═══ Available data

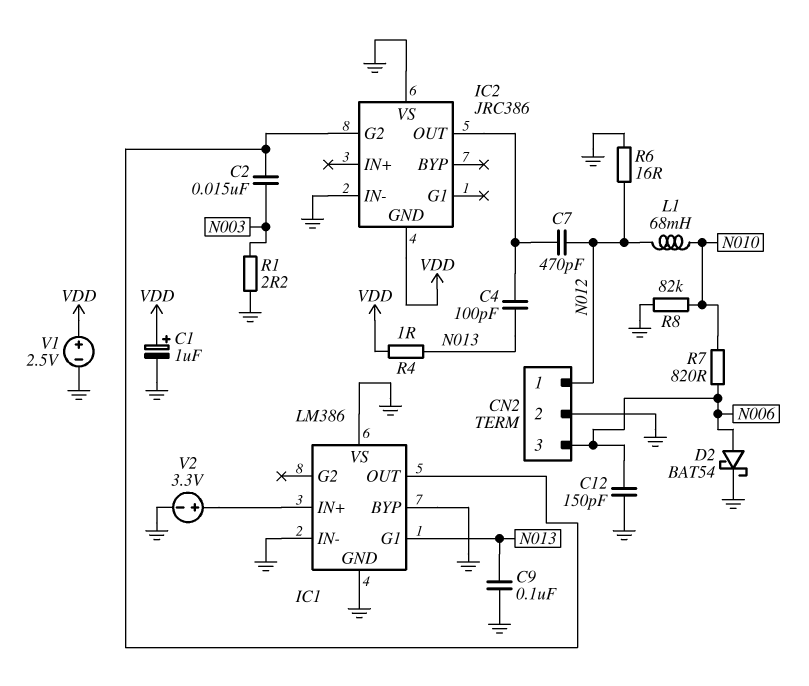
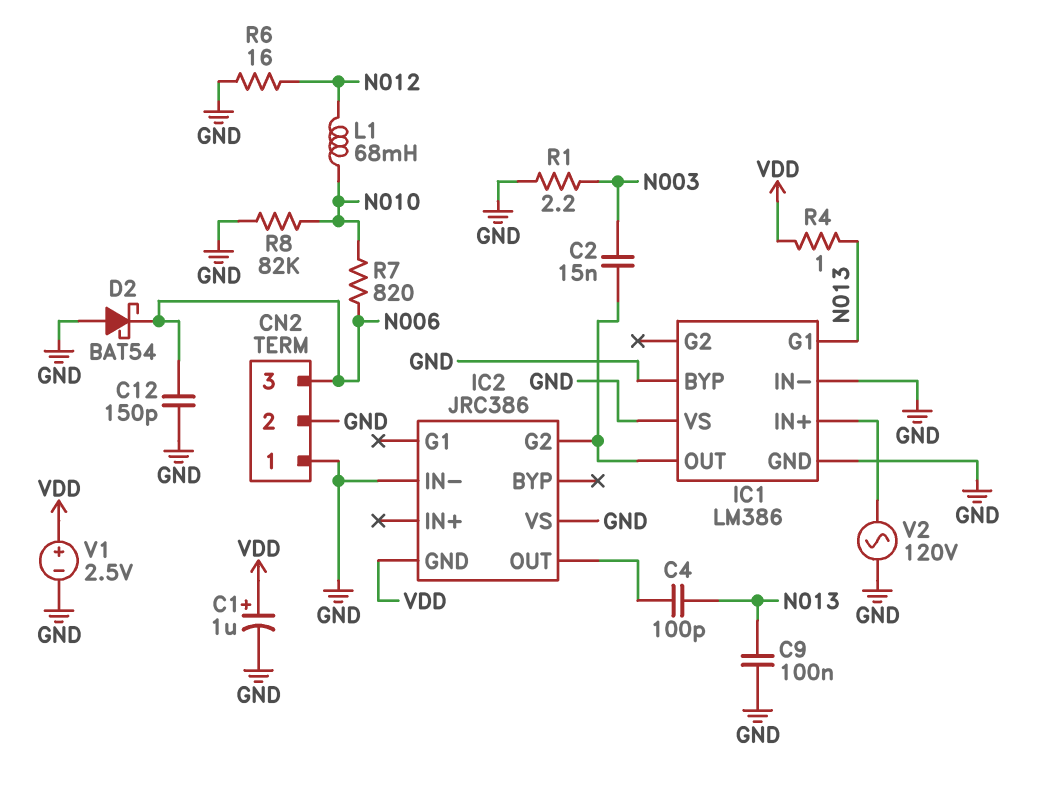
C7: 470pF (IC2/OUT, N012) -> none
CN2 pin 1: N012 -> GND
D2: schottky BAT54 (A N006, K GND) -> schottky BAT54 (A GND, K N006)
V2: 3.3V (plus IC1/IN+, minus GND) -> AC 120V (GND, IC1/IN+)

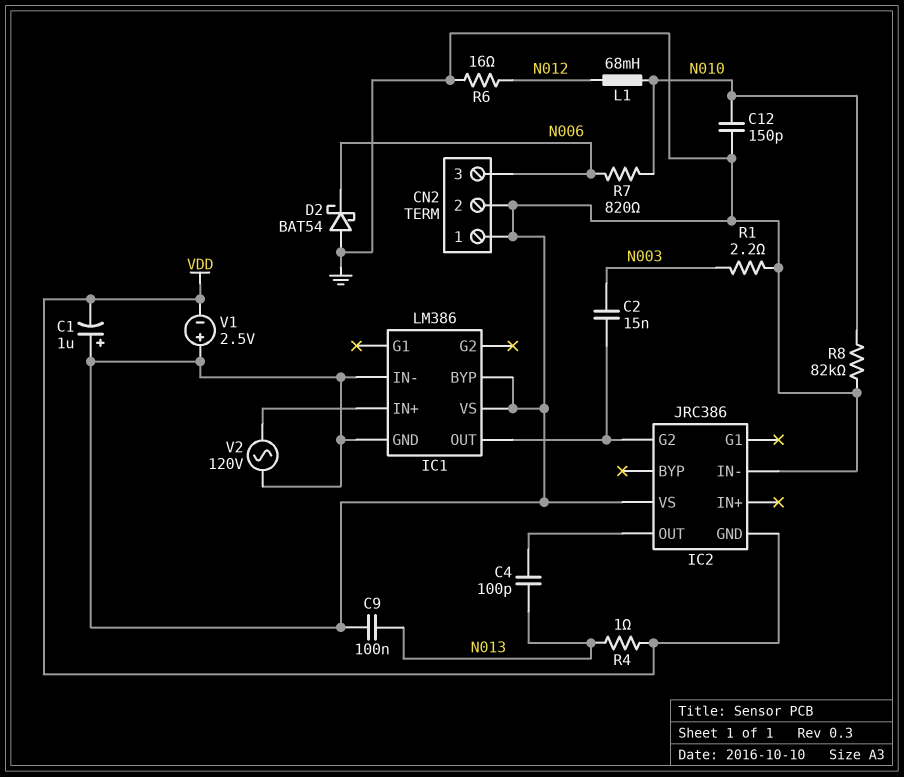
C1: 1uF (plus VDD, minus GND) -> 1uF (plus GND, minus VDD)
C12: 150pF (GND, N006) -> 150pF (GND, N010)
IC1 pin G1: N013 -> none
V1: 2.5V (plus VDD, minus GND) -> 2.5V (plus GND, minus VDD)

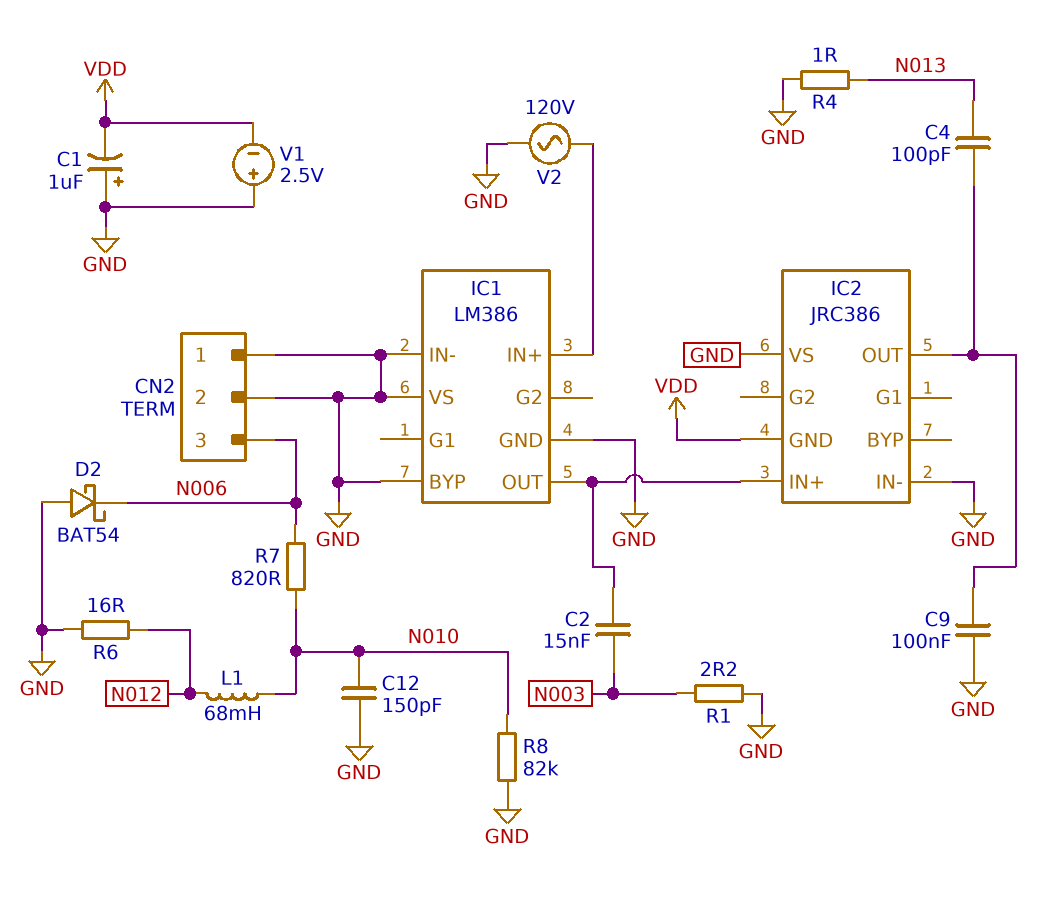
C9: 100nF (GND, N013) -> 100nF (GND, IC2/OUT)
IC2 pin G2: IC1/OUT -> none
IC2 pin IN+: none -> IC1/OUT
R4: 1 (N013, VDD) -> 1 (GND, N013)

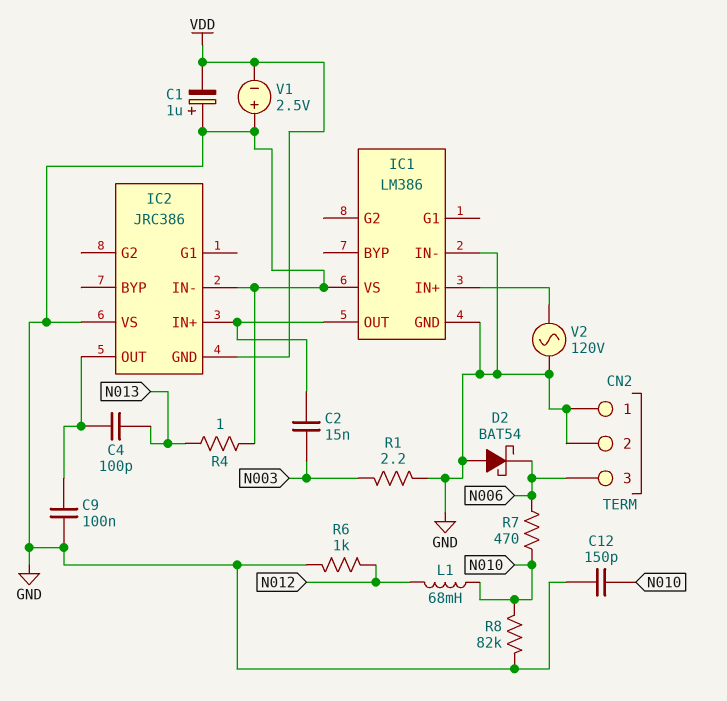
IC1 pin BYP: GND -> none
R6: 16 (GND, N012) -> 1k (GND, N012)
R7: 820 (N006, N010) -> 470 (N006, N010)

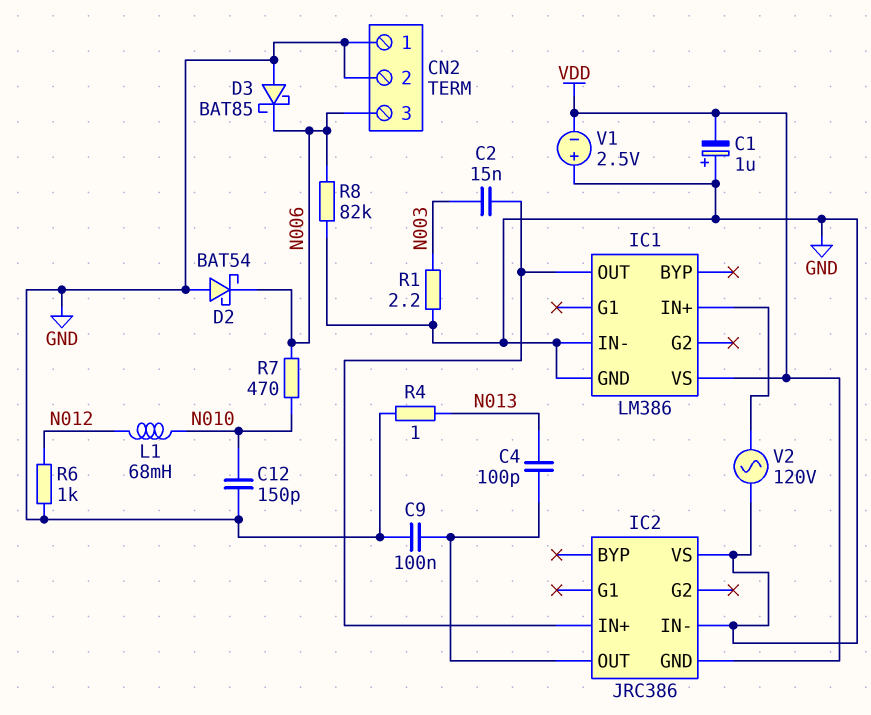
D3: none -> schottky BAT85 (A GND, K N006)
IC1 pin VS: GND -> VDD
R8: 82k (GND, N010) -> 82k (GND, N006)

══════

> [Exercise requirements]
Please reproduce the material above word for word, without its images.

> [Your solution]
C7: 470pF (IC2/OUT, N012) -> none
CN2 pin 1: N012 -> GND
D2: schottky BAT54 (A N006, K GND) -> schottky BAT54 (A GND, K N006)
V2: 3.3V (plus IC1/IN+, minus GND) -> AC 120V (GND, IC1/IN+)

C1: 1uF (plus VDD, minus GND) -> 1uF (plus GND, minus VDD)
C12: 150pF (GND, N006) -> 150pF (GND, N010)
IC1 pin G1: N013 -> none
V1: 2.5V (plus VDD, minus GND) -> 2.5V (plus GND, minus VDD)

C9: 100nF (GND, N013) -> 100nF (GND, IC2/OUT)
IC2 pin G2: IC1/OUT -> none
IC2 pin IN+: none -> IC1/OUT
R4: 1 (N013, VDD) -> 1 (GND, N013)

IC1 pin BYP: GND -> none
R6: 16 (GND, N012) -> 1k (GND, N012)
R7: 820 (N006, N010) -> 470 (N006, N010)

D3: none -> schottky BAT85 (A GND, K N006)
IC1 pin VS: GND -> VDD
R8: 82k (GND, N010) -> 82k (GND, N006)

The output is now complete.